## Exercise objective:
Set out exactly, and with nothing added, the line containing "Confirm banner: [1405,611,1714,794]" and every line after it through the final line of the data.

## Supplied material:

------------------------------------------------------------------------

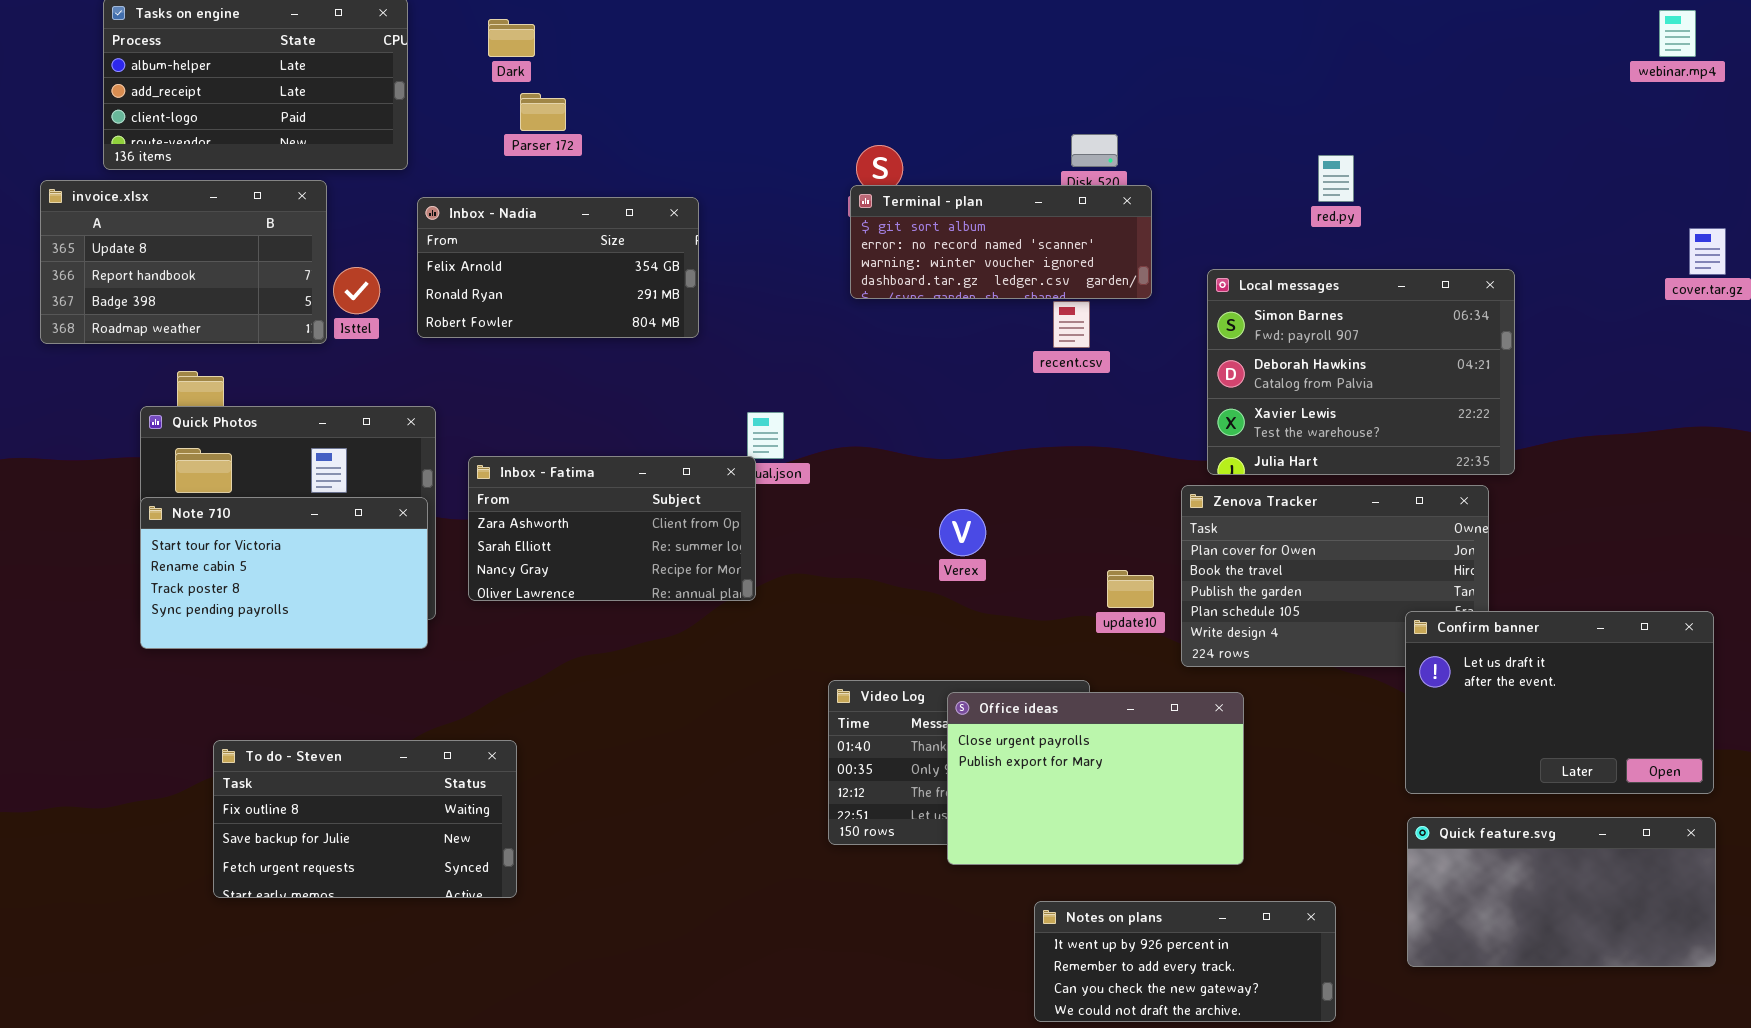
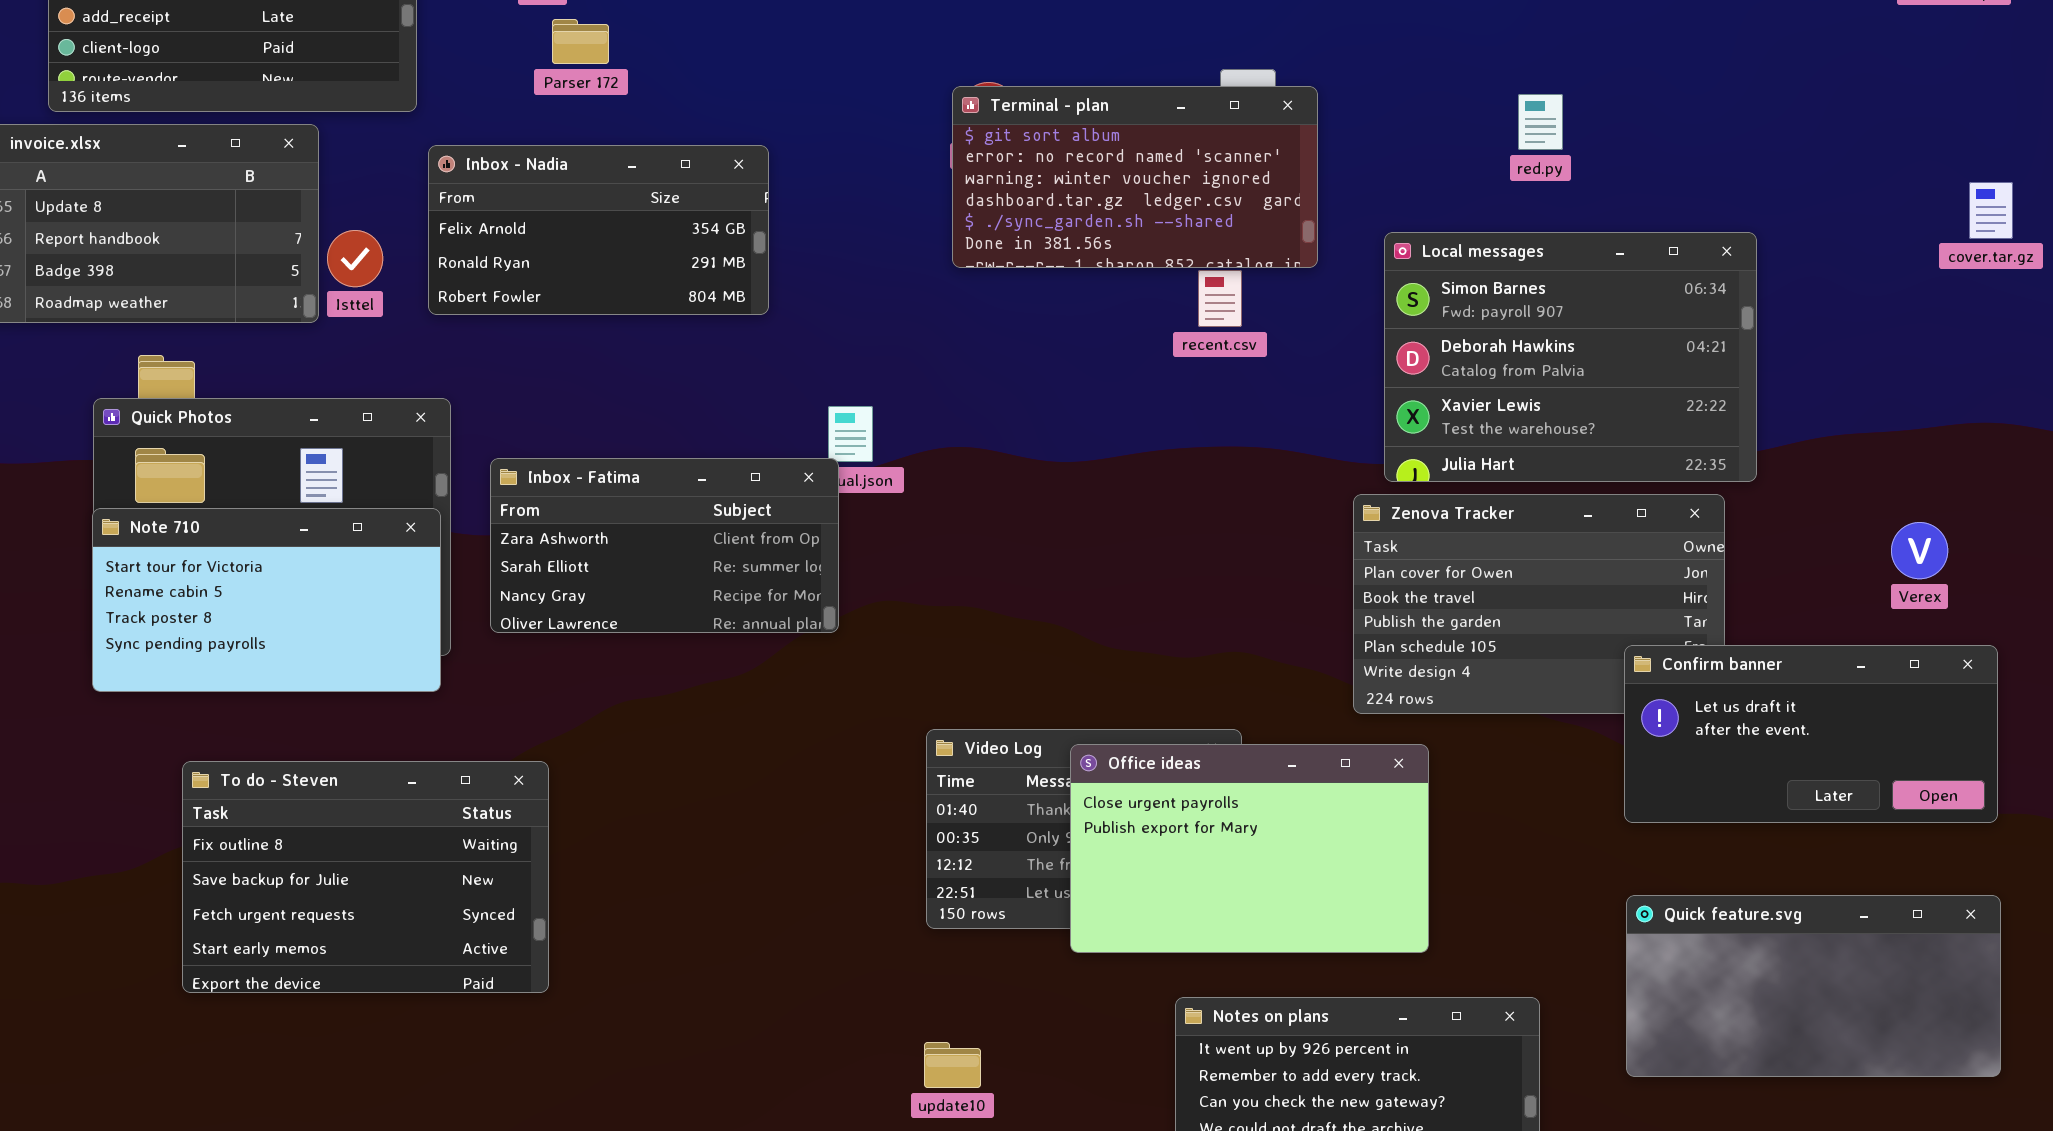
Terminal - plan: [850,185,1152,299] -> [952,86,1318,268], resized
Verex: [939,509,986,556] -> [1891,522,1948,579], moved
update10: [1107,570,1154,608] -> [924,1042,981,1088], moved
Confirm banner: [1405,611,1714,794] -> [1624,645,1998,823], resized
To do - Steven: [213,740,517,898] -> [182,761,549,993], resized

------------------------------------------------------------------------

## Task response:
Confirm banner: [1405,611,1714,794] -> [1624,645,1998,823], resized
To do - Steven: [213,740,517,898] -> [182,761,549,993], resized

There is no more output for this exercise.